━━━ Data section

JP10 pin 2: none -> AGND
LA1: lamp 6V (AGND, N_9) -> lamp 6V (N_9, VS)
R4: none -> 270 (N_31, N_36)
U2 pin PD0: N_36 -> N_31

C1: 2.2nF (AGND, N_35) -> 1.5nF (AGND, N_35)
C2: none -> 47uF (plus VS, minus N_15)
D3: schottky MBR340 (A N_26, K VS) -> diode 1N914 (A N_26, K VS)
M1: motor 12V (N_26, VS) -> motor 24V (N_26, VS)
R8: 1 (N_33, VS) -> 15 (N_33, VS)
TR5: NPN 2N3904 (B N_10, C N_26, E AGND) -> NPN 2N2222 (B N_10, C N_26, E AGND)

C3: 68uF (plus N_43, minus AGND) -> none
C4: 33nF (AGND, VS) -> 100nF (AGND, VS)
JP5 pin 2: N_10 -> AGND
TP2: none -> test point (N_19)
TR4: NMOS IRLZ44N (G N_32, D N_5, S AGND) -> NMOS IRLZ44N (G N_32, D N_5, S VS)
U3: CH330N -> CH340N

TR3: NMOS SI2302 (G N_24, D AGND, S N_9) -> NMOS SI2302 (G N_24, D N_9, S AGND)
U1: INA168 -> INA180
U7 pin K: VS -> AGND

━━━━━━

Find the line containing "U3: CH330N -> CH340N" in the data above. Please transcribe it and every line after it, exactly.

U3: CH330N -> CH340N

TR3: NMOS SI2302 (G N_24, D AGND, S N_9) -> NMOS SI2302 (G N_24, D N_9, S AGND)
U1: INA168 -> INA180
U7 pin K: VS -> AGND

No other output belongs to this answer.